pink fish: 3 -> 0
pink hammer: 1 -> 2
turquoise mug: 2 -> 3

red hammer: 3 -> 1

***

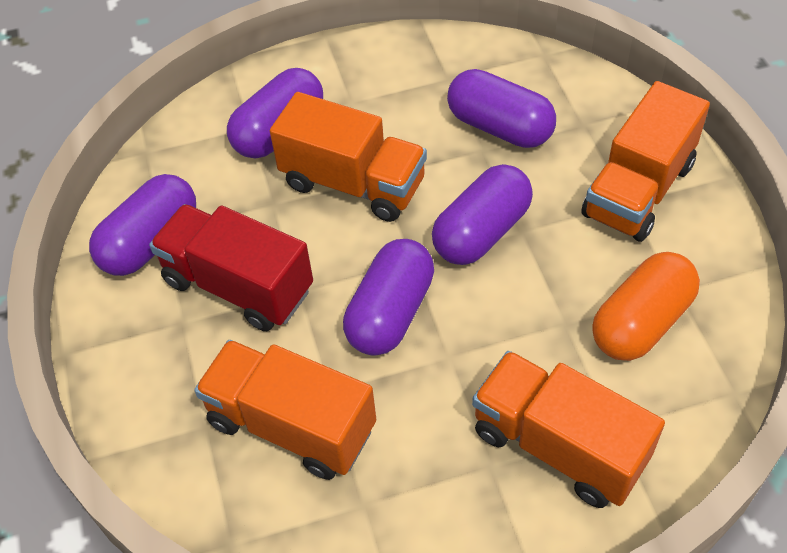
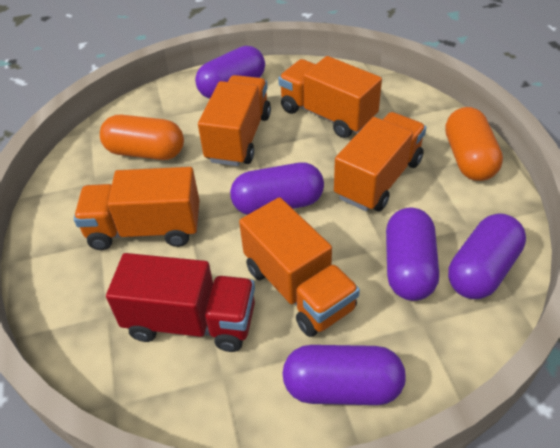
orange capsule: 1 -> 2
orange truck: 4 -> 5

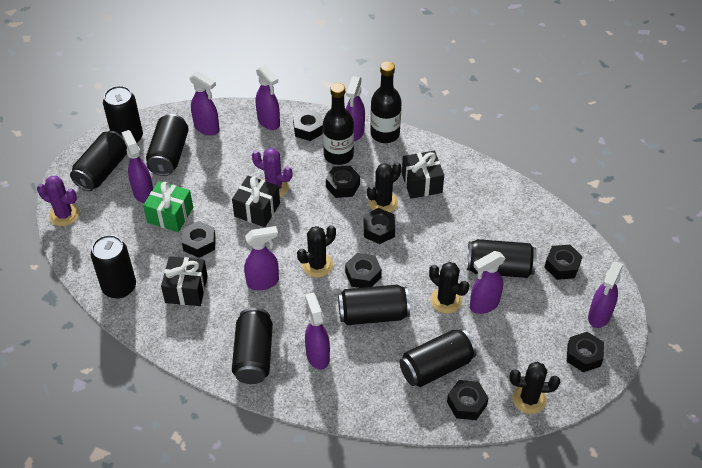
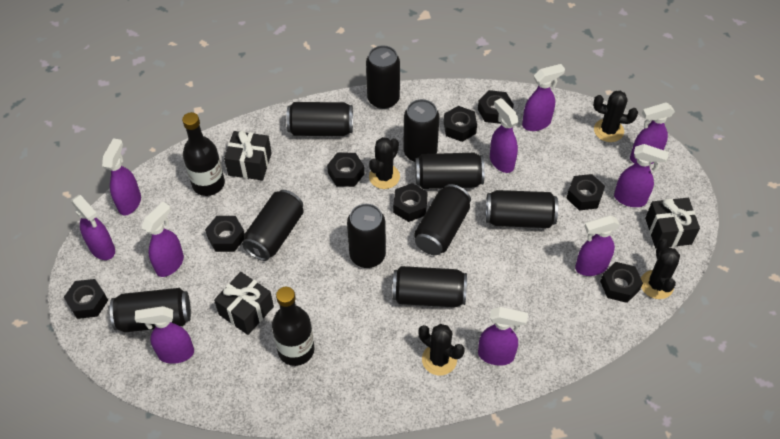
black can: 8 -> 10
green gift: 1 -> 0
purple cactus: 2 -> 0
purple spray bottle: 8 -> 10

***

• [Your assignment] Retype, in the same exact form, the lines of the material above from the line holding "pink fish: 3 -> 0" through the line holding "red hammer: 3 -> 1".

• [Solution]
pink fish: 3 -> 0
pink hammer: 1 -> 2
turquoise mug: 2 -> 3

red hammer: 3 -> 1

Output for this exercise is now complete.